Work task
Nothing but the lines from the start of the records below through the line that has "tea pot (ash-grey) 319, 378" should appear, each exactly as given.

Start of Data to process

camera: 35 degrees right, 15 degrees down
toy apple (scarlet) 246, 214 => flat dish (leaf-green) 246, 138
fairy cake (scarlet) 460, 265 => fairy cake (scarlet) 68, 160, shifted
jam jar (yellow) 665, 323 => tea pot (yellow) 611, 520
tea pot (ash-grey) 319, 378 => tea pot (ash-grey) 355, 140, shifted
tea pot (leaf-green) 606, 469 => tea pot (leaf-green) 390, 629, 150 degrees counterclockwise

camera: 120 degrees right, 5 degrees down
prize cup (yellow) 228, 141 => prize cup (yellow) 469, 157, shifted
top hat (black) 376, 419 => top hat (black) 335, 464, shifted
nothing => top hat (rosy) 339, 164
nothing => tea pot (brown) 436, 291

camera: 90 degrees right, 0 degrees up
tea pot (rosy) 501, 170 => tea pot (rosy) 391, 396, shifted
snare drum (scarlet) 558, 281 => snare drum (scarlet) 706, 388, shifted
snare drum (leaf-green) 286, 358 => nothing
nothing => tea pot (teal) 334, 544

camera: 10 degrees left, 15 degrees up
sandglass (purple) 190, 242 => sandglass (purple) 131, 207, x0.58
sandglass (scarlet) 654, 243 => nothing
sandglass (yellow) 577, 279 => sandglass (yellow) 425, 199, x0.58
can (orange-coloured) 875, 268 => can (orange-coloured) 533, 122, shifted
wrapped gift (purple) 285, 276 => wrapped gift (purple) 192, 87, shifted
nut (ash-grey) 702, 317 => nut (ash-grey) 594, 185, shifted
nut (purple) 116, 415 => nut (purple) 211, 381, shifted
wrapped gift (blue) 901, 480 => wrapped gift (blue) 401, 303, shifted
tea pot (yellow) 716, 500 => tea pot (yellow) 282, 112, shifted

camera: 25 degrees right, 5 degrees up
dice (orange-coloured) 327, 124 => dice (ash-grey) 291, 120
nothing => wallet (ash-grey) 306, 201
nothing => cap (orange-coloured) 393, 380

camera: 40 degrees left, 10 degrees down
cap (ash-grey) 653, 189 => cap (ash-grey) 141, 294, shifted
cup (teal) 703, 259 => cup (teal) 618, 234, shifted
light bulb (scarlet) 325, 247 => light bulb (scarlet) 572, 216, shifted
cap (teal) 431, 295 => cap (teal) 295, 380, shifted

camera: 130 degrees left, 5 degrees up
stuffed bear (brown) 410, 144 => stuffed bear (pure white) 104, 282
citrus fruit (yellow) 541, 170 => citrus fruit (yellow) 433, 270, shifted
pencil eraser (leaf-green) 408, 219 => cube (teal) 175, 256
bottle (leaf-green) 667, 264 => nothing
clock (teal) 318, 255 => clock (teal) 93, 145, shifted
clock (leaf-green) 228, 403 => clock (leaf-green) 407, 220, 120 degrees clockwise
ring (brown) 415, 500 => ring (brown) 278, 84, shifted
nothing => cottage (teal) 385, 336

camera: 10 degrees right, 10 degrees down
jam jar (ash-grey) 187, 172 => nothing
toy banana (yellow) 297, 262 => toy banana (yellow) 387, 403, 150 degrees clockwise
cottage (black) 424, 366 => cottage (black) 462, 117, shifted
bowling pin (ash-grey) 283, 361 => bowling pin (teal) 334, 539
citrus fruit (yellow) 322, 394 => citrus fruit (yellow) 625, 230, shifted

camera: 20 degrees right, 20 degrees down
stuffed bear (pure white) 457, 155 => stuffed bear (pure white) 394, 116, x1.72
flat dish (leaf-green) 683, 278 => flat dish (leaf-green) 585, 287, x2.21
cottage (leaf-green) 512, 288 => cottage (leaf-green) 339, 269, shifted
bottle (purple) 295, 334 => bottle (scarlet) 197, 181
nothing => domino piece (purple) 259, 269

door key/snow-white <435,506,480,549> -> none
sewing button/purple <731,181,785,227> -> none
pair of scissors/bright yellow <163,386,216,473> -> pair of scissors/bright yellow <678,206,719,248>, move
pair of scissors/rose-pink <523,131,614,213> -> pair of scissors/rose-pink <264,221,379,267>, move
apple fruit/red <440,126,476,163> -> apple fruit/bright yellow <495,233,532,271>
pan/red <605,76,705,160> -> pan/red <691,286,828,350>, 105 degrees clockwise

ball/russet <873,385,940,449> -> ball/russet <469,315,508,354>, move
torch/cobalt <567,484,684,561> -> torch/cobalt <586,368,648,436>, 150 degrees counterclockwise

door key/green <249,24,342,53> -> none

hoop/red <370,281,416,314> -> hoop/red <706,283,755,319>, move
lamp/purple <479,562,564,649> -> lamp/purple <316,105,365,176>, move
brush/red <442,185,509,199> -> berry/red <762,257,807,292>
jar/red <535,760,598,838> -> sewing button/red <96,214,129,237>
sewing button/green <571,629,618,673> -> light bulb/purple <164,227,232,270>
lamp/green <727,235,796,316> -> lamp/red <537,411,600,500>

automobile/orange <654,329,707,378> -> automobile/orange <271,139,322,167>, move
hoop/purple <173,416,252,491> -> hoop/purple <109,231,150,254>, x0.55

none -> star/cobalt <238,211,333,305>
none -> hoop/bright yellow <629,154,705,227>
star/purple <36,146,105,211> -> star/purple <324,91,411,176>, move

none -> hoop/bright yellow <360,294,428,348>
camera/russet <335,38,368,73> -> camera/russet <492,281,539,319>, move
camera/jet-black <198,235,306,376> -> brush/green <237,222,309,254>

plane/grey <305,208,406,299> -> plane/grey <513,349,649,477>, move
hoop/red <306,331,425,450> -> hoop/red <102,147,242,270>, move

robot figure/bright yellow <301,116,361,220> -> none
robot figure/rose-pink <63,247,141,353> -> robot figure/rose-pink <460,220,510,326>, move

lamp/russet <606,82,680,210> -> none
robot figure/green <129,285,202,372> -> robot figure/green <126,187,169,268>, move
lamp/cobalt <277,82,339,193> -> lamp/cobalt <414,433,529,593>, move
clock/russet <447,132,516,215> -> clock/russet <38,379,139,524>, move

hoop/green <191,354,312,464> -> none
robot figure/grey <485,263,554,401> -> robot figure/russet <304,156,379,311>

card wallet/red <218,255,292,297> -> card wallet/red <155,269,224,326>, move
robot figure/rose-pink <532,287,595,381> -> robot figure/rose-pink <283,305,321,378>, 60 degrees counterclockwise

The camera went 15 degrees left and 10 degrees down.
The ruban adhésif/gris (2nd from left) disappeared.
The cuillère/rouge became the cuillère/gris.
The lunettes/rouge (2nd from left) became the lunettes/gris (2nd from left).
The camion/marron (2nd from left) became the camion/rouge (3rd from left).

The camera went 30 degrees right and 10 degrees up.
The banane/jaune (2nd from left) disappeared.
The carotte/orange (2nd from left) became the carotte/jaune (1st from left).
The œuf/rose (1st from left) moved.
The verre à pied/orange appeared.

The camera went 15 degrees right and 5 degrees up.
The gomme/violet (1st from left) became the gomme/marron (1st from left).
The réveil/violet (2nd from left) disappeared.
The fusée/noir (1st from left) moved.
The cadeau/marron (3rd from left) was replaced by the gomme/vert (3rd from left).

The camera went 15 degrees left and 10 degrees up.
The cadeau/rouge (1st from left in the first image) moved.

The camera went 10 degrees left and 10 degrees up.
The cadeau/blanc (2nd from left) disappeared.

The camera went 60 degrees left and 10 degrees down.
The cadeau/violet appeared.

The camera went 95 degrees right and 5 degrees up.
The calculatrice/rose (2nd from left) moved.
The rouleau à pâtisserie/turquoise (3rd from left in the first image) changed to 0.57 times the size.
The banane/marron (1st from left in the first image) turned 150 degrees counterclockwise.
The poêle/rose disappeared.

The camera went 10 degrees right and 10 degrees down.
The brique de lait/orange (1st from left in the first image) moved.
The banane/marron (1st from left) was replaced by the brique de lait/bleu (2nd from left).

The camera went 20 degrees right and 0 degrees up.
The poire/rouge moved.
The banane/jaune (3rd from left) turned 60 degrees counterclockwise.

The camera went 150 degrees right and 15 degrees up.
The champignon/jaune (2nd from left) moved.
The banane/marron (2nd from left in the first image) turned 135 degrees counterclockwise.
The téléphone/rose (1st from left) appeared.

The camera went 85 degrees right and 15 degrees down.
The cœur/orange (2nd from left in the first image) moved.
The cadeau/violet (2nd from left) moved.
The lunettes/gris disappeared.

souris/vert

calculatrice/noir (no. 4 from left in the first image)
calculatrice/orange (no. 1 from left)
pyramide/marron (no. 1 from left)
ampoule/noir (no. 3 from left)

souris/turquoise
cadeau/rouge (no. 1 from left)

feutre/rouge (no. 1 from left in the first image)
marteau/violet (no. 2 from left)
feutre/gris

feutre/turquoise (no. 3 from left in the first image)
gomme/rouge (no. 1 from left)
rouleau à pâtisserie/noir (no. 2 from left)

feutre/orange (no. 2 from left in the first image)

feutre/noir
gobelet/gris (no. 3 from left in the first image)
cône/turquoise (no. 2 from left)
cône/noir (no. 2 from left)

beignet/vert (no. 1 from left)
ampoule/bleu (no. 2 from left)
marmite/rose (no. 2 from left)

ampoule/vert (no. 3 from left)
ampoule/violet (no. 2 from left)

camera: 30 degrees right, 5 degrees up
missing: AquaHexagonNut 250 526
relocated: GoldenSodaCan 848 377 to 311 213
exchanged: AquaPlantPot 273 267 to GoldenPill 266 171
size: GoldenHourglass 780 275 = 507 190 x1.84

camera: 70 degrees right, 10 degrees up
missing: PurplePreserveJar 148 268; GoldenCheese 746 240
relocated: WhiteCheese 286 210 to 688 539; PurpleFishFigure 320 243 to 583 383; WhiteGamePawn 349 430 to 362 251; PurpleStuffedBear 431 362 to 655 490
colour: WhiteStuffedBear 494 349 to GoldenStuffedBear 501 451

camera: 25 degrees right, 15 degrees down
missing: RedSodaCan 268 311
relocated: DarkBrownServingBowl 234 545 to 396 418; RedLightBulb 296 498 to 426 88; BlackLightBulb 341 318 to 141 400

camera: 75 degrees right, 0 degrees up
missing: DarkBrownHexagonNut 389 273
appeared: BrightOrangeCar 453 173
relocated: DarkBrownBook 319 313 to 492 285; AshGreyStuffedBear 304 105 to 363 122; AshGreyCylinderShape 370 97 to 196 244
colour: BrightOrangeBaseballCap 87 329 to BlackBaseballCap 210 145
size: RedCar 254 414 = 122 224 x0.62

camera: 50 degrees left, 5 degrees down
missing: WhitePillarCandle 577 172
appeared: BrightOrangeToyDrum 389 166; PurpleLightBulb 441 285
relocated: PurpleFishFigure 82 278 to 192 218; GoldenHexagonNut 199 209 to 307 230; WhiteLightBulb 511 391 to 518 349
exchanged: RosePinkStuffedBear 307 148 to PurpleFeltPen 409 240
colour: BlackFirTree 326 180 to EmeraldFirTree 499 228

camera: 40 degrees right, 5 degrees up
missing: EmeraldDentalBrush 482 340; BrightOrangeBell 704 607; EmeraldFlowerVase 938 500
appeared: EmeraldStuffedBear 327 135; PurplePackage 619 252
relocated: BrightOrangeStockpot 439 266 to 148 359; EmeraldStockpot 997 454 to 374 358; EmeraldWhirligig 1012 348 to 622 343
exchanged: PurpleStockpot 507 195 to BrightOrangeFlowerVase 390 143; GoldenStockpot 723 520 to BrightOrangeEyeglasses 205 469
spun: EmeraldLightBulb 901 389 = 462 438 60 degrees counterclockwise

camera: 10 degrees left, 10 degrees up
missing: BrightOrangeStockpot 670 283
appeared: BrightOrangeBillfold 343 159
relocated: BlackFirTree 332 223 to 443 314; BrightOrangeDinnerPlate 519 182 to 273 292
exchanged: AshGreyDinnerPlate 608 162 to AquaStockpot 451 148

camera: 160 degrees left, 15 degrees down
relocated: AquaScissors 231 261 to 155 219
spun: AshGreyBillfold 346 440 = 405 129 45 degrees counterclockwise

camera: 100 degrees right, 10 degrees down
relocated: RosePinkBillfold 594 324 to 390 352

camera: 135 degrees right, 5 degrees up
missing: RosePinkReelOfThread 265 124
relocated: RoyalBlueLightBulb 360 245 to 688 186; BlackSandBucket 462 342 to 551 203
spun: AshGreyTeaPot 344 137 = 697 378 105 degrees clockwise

End of Data to process

Reply
camera: 35 degrees right, 15 degrees down
toy apple (scarlet) 246, 214 => flat dish (leaf-green) 246, 138
fairy cake (scarlet) 460, 265 => fairy cake (scarlet) 68, 160, shifted
jam jar (yellow) 665, 323 => tea pot (yellow) 611, 520
tea pot (ash-grey) 319, 378 => tea pot (ash-grey) 355, 140, shifted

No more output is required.